| Work instruction |
Would you retype the whole listing verbatim, keeping pictures out of it?

| Extracted records |
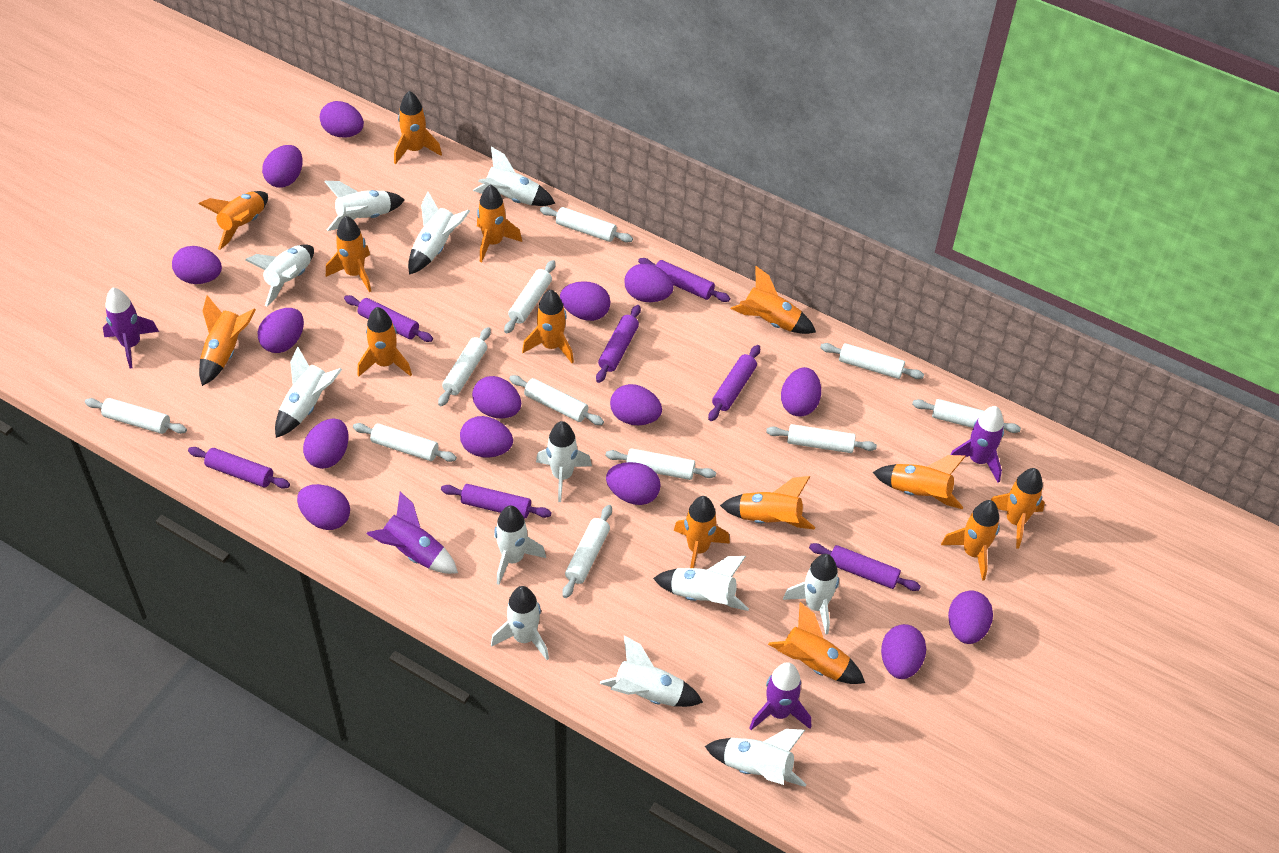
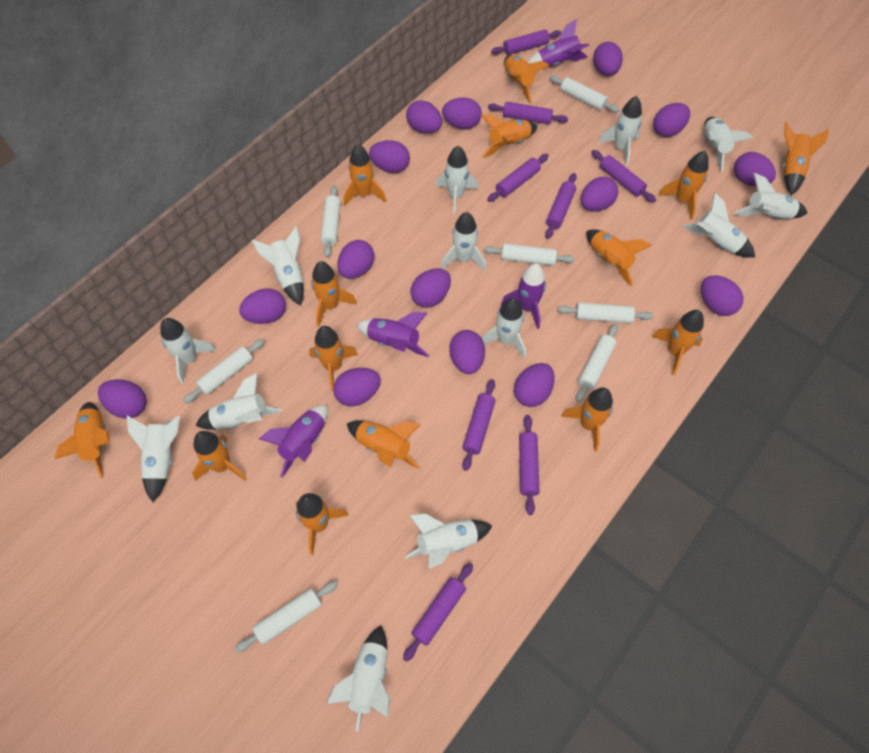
purple rolling pin: 7 -> 8
white rocket: 12 -> 13
white rolling pin: 11 -> 7

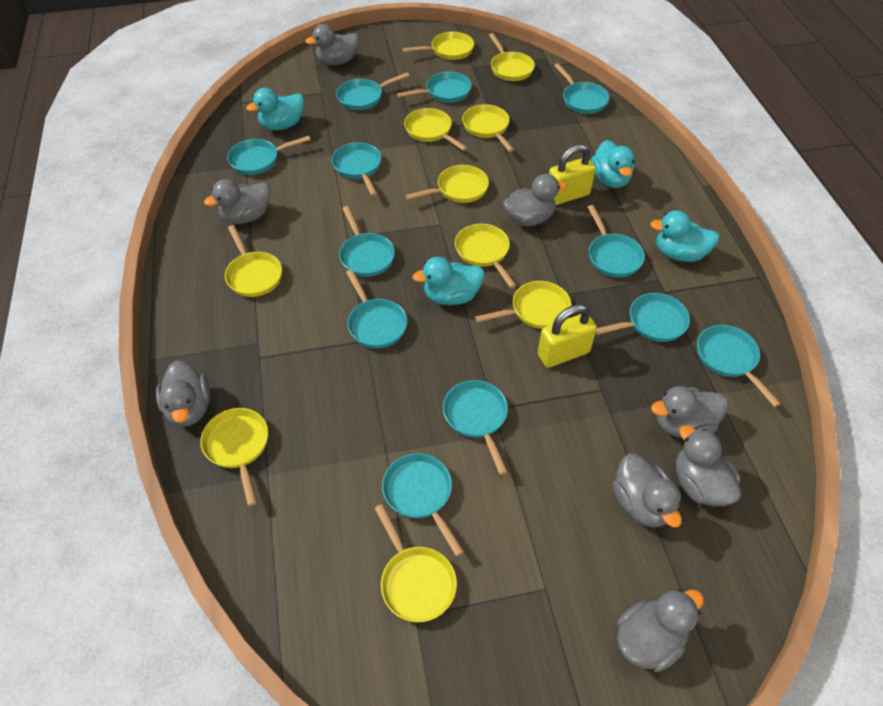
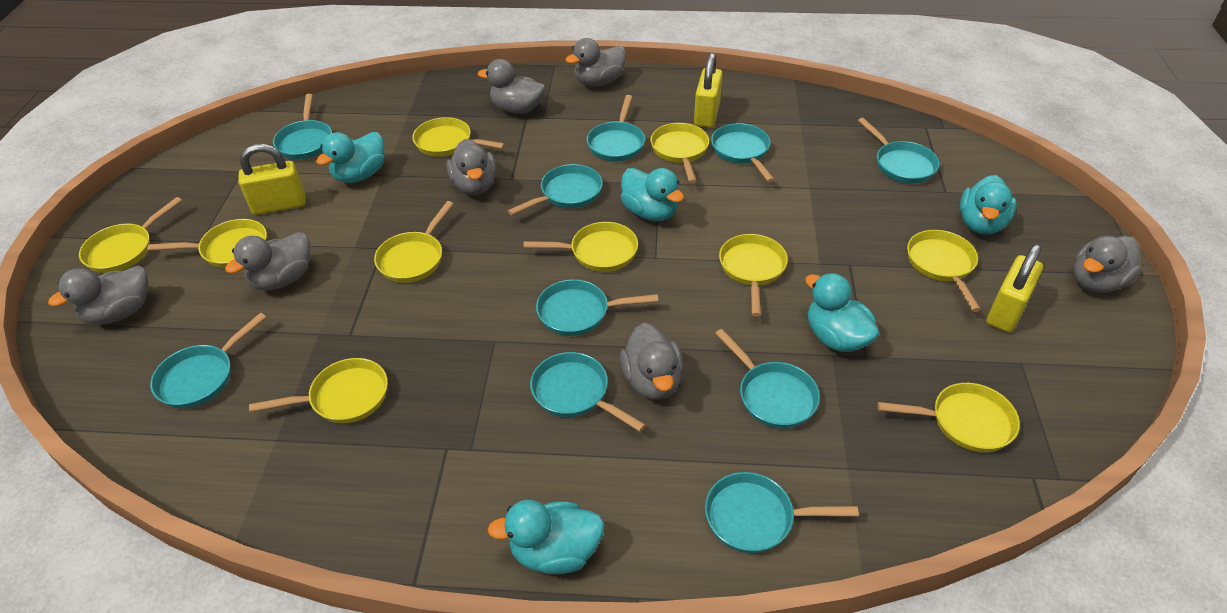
grey duck: 8 -> 7
turquoise duck: 4 -> 5
turquoise pan: 12 -> 10
yellow padlock: 2 -> 3

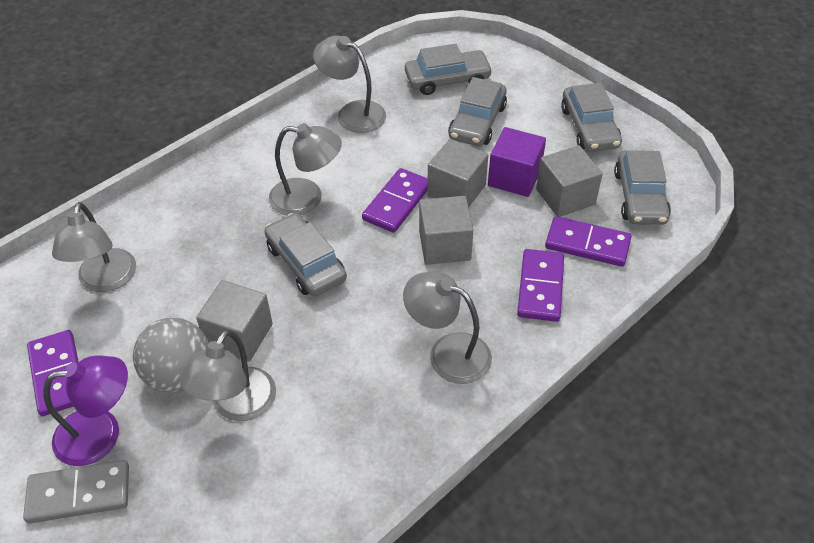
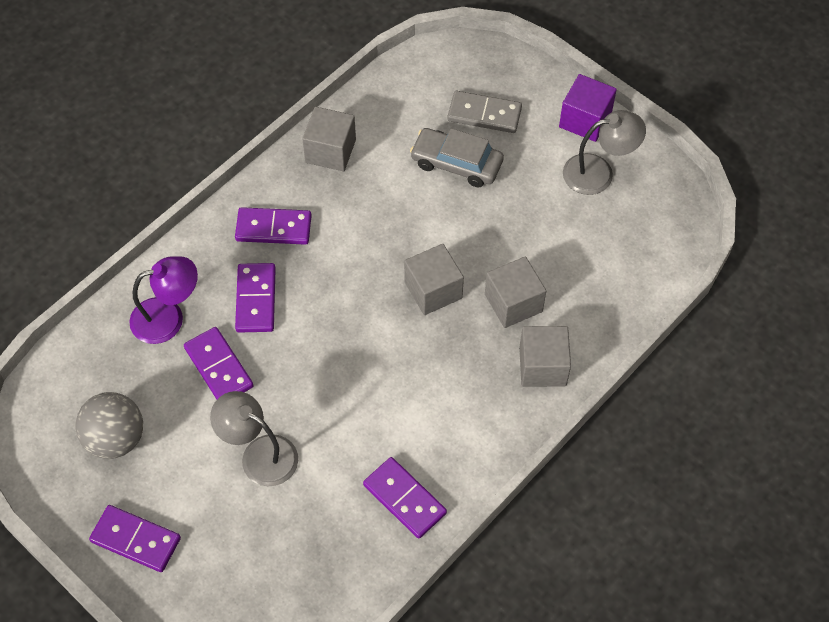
grey car: 5 -> 1
grey lamp: 5 -> 2
purple domino: 4 -> 5

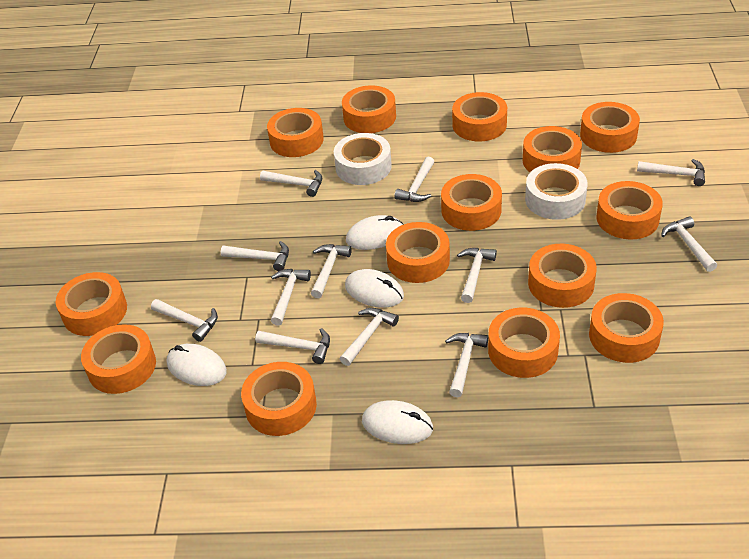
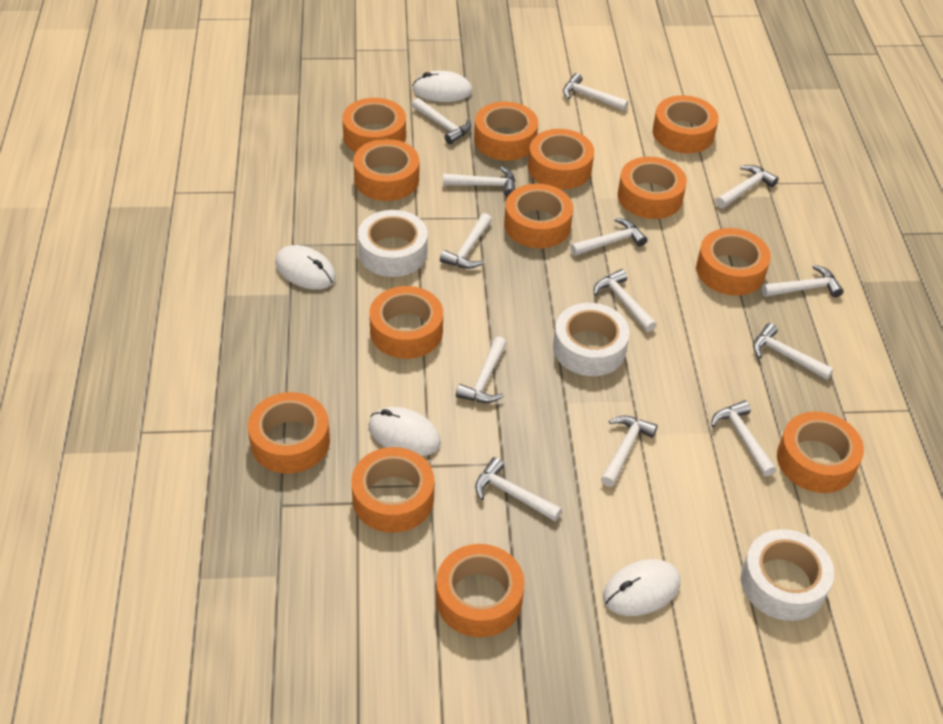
orange tape: 14 -> 13
white hammer: 12 -> 13
white tape: 2 -> 3

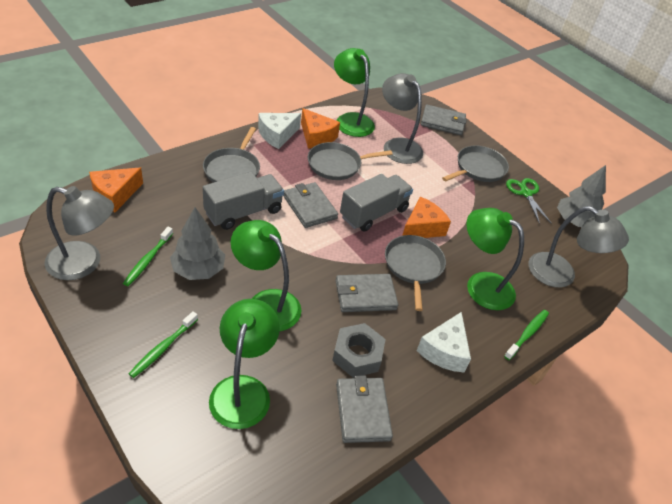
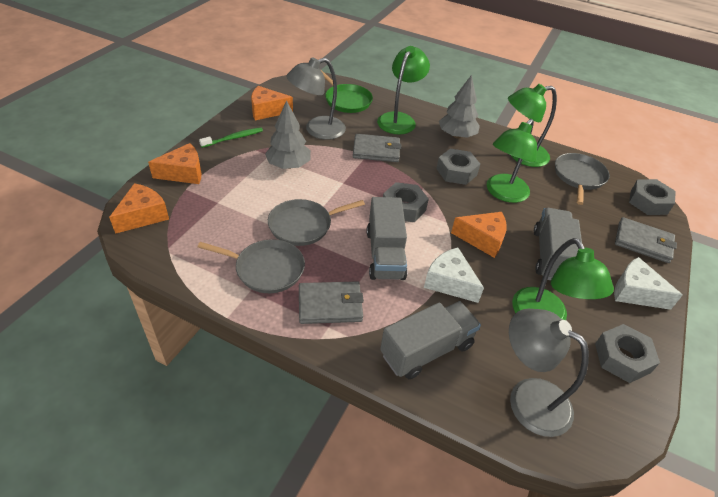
green pan: 0 -> 1
green scissors: 1 -> 0
green toothbrush: 3 -> 1
grey lamp: 3 -> 2
grey nut: 1 -> 4
grey pan: 4 -> 3
grey truck: 2 -> 3
grey wallet: 4 -> 3
orange cheese: 3 -> 4

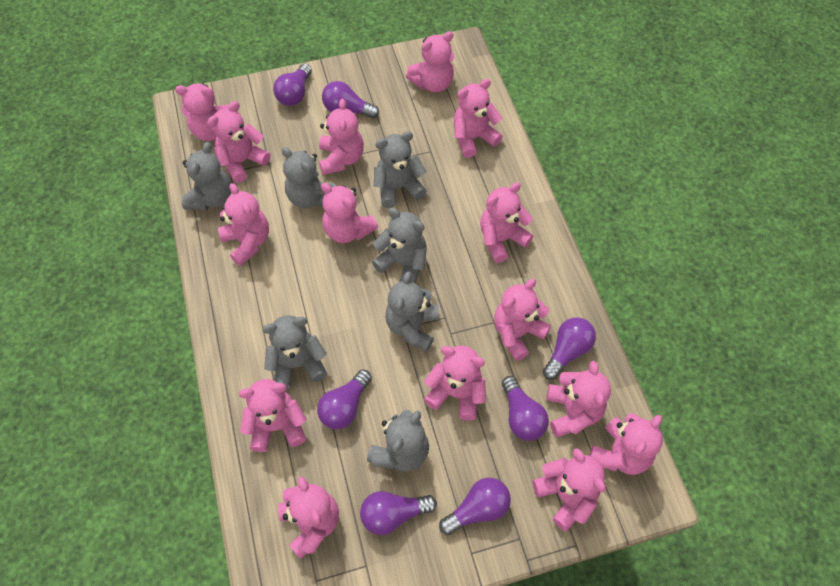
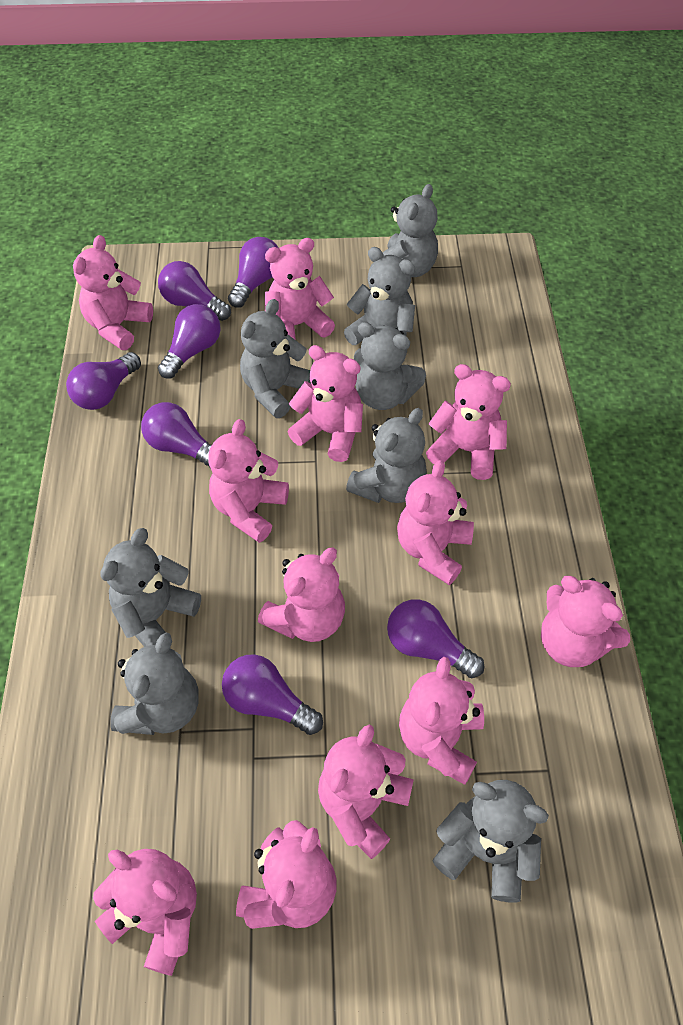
grey teddy bear: 7 -> 8
pink teddy bear: 15 -> 12

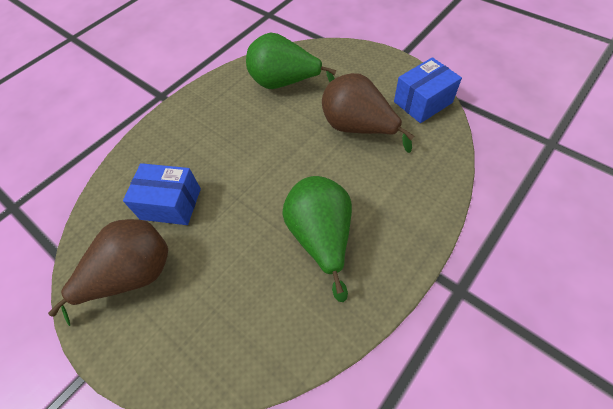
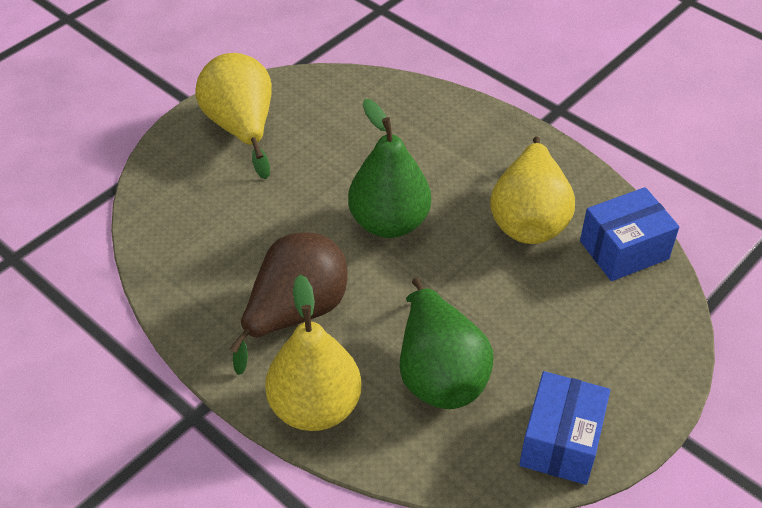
brown pear: 2 -> 1
yellow pear: 0 -> 3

| Reply |
purple rolling pin: 7 -> 8
white rocket: 12 -> 13
white rolling pin: 11 -> 7

grey duck: 8 -> 7
turquoise duck: 4 -> 5
turquoise pan: 12 -> 10
yellow padlock: 2 -> 3

grey car: 5 -> 1
grey lamp: 5 -> 2
purple domino: 4 -> 5

orange tape: 14 -> 13
white hammer: 12 -> 13
white tape: 2 -> 3

green pan: 0 -> 1
green scissors: 1 -> 0
green toothbrush: 3 -> 1
grey lamp: 3 -> 2
grey nut: 1 -> 4
grey pan: 4 -> 3
grey truck: 2 -> 3
grey wallet: 4 -> 3
orange cheese: 3 -> 4

grey teddy bear: 7 -> 8
pink teddy bear: 15 -> 12

brown pear: 2 -> 1
yellow pear: 0 -> 3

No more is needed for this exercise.